Problem to work on: Give back the whole listing exactly as written, pictures excluded.
Data excerpts below:
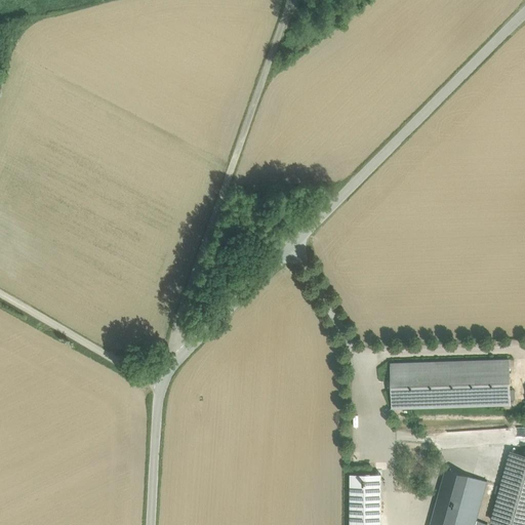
[(509,360),(391,363),(393,408),(511,405),(509,360)]
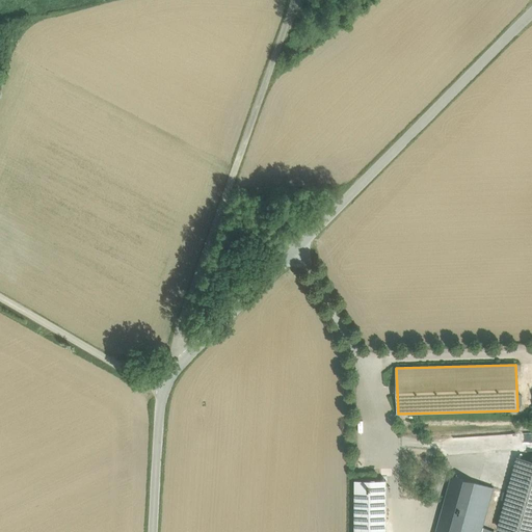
[(531,430),(522,431),(523,442),(531,441),(531,430)]
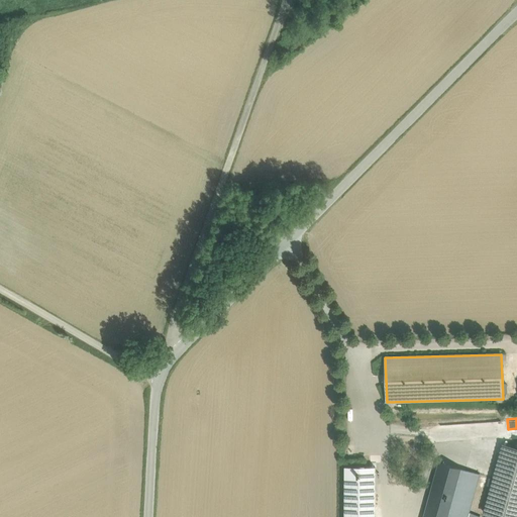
[(516,516),(516,448),(504,445),(485,513),(498,516),(516,516)]
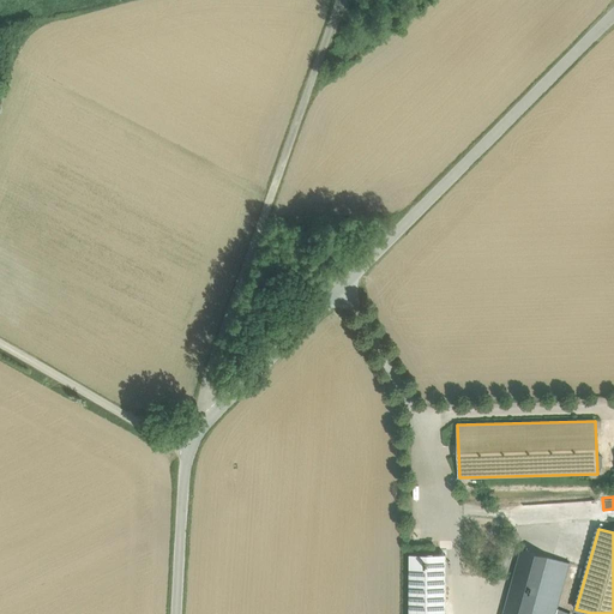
[(522,549),(504,613),(534,613),(551,558),(522,549)]
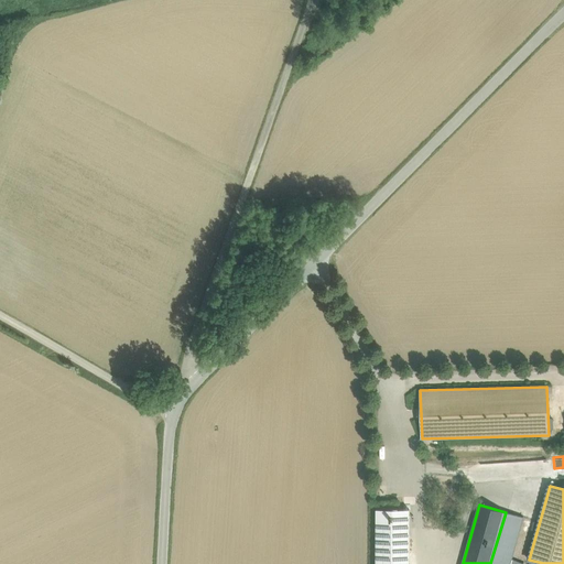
[(410,563),(410,509),(377,509),(377,563),(410,563)]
End of Data excerpts.
Exercise output:
[(509,360),(391,363),(393,408),(511,405),(509,360)]
[(531,430),(522,431),(523,442),(531,441),(531,430)]
[(516,516),(516,448),(504,445),(485,513),(498,516),(516,516)]
[(522,549),(504,613),(534,613),(551,558),(522,549)]
[(410,563),(410,509),(377,509),(377,563),(410,563)]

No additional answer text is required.